- WHAT YOU ARE ASKED TO DO: Word for word, restate every record.
* * * * * * *
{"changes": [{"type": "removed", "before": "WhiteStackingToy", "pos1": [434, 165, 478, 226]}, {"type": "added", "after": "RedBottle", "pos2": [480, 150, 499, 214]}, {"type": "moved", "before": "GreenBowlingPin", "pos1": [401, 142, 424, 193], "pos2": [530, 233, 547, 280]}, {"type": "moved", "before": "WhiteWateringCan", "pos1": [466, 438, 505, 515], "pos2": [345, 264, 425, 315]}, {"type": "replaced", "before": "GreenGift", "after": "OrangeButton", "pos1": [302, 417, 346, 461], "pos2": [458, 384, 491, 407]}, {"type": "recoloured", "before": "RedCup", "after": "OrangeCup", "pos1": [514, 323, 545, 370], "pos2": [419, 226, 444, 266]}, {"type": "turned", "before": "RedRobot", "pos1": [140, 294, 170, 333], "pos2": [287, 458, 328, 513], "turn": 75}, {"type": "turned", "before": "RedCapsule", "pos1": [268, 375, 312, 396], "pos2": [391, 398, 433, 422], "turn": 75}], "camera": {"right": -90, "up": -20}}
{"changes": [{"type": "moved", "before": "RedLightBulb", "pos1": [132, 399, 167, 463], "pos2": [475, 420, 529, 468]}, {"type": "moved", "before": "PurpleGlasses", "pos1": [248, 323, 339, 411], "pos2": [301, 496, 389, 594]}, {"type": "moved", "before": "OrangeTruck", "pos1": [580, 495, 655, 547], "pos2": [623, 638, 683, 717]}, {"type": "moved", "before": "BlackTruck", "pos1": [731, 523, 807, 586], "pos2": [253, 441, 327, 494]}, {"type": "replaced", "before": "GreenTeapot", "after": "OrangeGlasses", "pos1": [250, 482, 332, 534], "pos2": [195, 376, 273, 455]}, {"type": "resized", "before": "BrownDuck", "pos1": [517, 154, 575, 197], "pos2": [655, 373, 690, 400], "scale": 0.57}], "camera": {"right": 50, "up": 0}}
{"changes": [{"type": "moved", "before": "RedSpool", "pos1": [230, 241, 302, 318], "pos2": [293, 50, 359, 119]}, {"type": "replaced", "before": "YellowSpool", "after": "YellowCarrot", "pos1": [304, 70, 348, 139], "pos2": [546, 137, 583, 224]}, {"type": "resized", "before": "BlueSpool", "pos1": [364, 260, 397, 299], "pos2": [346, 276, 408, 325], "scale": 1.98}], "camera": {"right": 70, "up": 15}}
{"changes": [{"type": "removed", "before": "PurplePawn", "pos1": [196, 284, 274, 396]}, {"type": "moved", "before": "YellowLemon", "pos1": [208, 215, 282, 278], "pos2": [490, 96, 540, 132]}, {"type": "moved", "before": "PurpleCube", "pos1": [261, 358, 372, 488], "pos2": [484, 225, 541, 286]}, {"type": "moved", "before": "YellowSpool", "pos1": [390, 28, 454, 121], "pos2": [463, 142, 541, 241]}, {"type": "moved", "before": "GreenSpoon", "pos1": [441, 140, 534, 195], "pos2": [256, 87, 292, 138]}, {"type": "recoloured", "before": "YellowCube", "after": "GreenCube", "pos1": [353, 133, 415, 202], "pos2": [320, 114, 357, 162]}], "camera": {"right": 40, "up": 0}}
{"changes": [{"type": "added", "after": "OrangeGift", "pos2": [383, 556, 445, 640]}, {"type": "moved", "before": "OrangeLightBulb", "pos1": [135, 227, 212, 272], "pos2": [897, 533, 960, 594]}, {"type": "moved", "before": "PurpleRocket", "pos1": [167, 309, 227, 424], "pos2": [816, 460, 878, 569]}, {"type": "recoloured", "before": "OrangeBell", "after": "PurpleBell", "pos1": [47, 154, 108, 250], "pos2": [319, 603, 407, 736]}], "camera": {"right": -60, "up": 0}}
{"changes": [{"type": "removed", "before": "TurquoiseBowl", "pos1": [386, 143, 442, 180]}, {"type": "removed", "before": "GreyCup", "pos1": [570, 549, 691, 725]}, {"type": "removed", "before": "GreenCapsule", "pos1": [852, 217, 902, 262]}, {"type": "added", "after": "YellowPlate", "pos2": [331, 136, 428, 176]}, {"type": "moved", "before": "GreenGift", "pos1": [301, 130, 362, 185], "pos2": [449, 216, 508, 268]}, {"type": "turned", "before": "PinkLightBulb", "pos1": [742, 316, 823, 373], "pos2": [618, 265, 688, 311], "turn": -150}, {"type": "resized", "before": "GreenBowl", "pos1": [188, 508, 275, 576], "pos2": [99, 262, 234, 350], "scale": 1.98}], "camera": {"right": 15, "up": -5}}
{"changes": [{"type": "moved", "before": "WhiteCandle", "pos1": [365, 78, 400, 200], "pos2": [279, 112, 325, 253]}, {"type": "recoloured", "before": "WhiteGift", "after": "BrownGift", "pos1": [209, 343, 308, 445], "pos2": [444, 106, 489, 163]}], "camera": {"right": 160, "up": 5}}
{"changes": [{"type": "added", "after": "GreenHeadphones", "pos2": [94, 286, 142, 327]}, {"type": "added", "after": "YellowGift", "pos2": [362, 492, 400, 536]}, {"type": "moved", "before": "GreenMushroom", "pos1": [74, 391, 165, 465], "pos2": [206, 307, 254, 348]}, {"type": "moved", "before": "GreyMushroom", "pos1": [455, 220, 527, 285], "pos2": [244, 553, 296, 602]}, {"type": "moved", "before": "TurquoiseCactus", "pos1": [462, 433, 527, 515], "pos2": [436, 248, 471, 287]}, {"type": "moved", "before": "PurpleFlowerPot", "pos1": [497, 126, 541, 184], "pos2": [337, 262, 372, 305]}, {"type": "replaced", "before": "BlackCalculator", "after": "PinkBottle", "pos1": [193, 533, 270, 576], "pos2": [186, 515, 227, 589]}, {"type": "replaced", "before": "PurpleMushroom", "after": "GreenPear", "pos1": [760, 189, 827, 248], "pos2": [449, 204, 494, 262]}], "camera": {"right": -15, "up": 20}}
* * * * * * *
- RESPONSE TO THIS EXERCISE:
{"changes": [{"type": "removed", "before": "WhiteStackingToy", "pos1": [434, 165, 478, 226]}, {"type": "added", "after": "RedBottle", "pos2": [480, 150, 499, 214]}, {"type": "moved", "before": "GreenBowlingPin", "pos1": [401, 142, 424, 193], "pos2": [530, 233, 547, 280]}, {"type": "moved", "before": "WhiteWateringCan", "pos1": [466, 438, 505, 515], "pos2": [345, 264, 425, 315]}, {"type": "replaced", "before": "GreenGift", "after": "OrangeButton", "pos1": [302, 417, 346, 461], "pos2": [458, 384, 491, 407]}, {"type": "recoloured", "before": "RedCup", "after": "OrangeCup", "pos1": [514, 323, 545, 370], "pos2": [419, 226, 444, 266]}, {"type": "turned", "before": "RedRobot", "pos1": [140, 294, 170, 333], "pos2": [287, 458, 328, 513], "turn": 75}, {"type": "turned", "before": "RedCapsule", "pos1": [268, 375, 312, 396], "pos2": [391, 398, 433, 422], "turn": 75}], "camera": {"right": -90, "up": -20}}
{"changes": [{"type": "moved", "before": "RedLightBulb", "pos1": [132, 399, 167, 463], "pos2": [475, 420, 529, 468]}, {"type": "moved", "before": "PurpleGlasses", "pos1": [248, 323, 339, 411], "pos2": [301, 496, 389, 594]}, {"type": "moved", "before": "OrangeTruck", "pos1": [580, 495, 655, 547], "pos2": [623, 638, 683, 717]}, {"type": "moved", "before": "BlackTruck", "pos1": [731, 523, 807, 586], "pos2": [253, 441, 327, 494]}, {"type": "replaced", "before": "GreenTeapot", "after": "OrangeGlasses", "pos1": [250, 482, 332, 534], "pos2": [195, 376, 273, 455]}, {"type": "resized", "before": "BrownDuck", "pos1": [517, 154, 575, 197], "pos2": [655, 373, 690, 400], "scale": 0.57}], "camera": {"right": 50, "up": 0}}
{"changes": [{"type": "moved", "before": "RedSpool", "pos1": [230, 241, 302, 318], "pos2": [293, 50, 359, 119]}, {"type": "replaced", "before": "YellowSpool", "after": "YellowCarrot", "pos1": [304, 70, 348, 139], "pos2": [546, 137, 583, 224]}, {"type": "resized", "before": "BlueSpool", "pos1": [364, 260, 397, 299], "pos2": [346, 276, 408, 325], "scale": 1.98}], "camera": {"right": 70, "up": 15}}
{"changes": [{"type": "removed", "before": "PurplePawn", "pos1": [196, 284, 274, 396]}, {"type": "moved", "before": "YellowLemon", "pos1": [208, 215, 282, 278], "pos2": [490, 96, 540, 132]}, {"type": "moved", "before": "PurpleCube", "pos1": [261, 358, 372, 488], "pos2": [484, 225, 541, 286]}, {"type": "moved", "before": "YellowSpool", "pos1": [390, 28, 454, 121], "pos2": [463, 142, 541, 241]}, {"type": "moved", "before": "GreenSpoon", "pos1": [441, 140, 534, 195], "pos2": [256, 87, 292, 138]}, {"type": "recoloured", "before": "YellowCube", "after": "GreenCube", "pos1": [353, 133, 415, 202], "pos2": [320, 114, 357, 162]}], "camera": {"right": 40, "up": 0}}
{"changes": [{"type": "added", "after": "OrangeGift", "pos2": [383, 556, 445, 640]}, {"type": "moved", "before": "OrangeLightBulb", "pos1": [135, 227, 212, 272], "pos2": [897, 533, 960, 594]}, {"type": "moved", "before": "PurpleRocket", "pos1": [167, 309, 227, 424], "pos2": [816, 460, 878, 569]}, {"type": "recoloured", "before": "OrangeBell", "after": "PurpleBell", "pos1": [47, 154, 108, 250], "pos2": [319, 603, 407, 736]}], "camera": {"right": -60, "up": 0}}
{"changes": [{"type": "removed", "before": "TurquoiseBowl", "pos1": [386, 143, 442, 180]}, {"type": "removed", "before": "GreyCup", "pos1": [570, 549, 691, 725]}, {"type": "removed", "before": "GreenCapsule", "pos1": [852, 217, 902, 262]}, {"type": "added", "after": "YellowPlate", "pos2": [331, 136, 428, 176]}, {"type": "moved", "before": "GreenGift", "pos1": [301, 130, 362, 185], "pos2": [449, 216, 508, 268]}, {"type": "turned", "before": "PinkLightBulb", "pos1": [742, 316, 823, 373], "pos2": [618, 265, 688, 311], "turn": -150}, {"type": "resized", "before": "GreenBowl", "pos1": [188, 508, 275, 576], "pos2": [99, 262, 234, 350], "scale": 1.98}], "camera": {"right": 15, "up": -5}}
{"changes": [{"type": "moved", "before": "WhiteCandle", "pos1": [365, 78, 400, 200], "pos2": [279, 112, 325, 253]}, {"type": "recoloured", "before": "WhiteGift", "after": "BrownGift", "pos1": [209, 343, 308, 445], "pos2": [444, 106, 489, 163]}], "camera": {"right": 160, "up": 5}}
{"changes": [{"type": "added", "after": "GreenHeadphones", "pos2": [94, 286, 142, 327]}, {"type": "added", "after": "YellowGift", "pos2": [362, 492, 400, 536]}, {"type": "moved", "before": "GreenMushroom", "pos1": [74, 391, 165, 465], "pos2": [206, 307, 254, 348]}, {"type": "moved", "before": "GreyMushroom", "pos1": [455, 220, 527, 285], "pos2": [244, 553, 296, 602]}, {"type": "moved", "before": "TurquoiseCactus", "pos1": [462, 433, 527, 515], "pos2": [436, 248, 471, 287]}, {"type": "moved", "before": "PurpleFlowerPot", "pos1": [497, 126, 541, 184], "pos2": [337, 262, 372, 305]}, {"type": "replaced", "before": "BlackCalculator", "after": "PinkBottle", "pos1": [193, 533, 270, 576], "pos2": [186, 515, 227, 589]}, {"type": "replaced", "before": "PurpleMushroom", "after": "GreenPear", "pos1": [760, 189, 827, 248], "pos2": [449, 204, 494, 262]}], "camera": {"right": -15, "up": 20}}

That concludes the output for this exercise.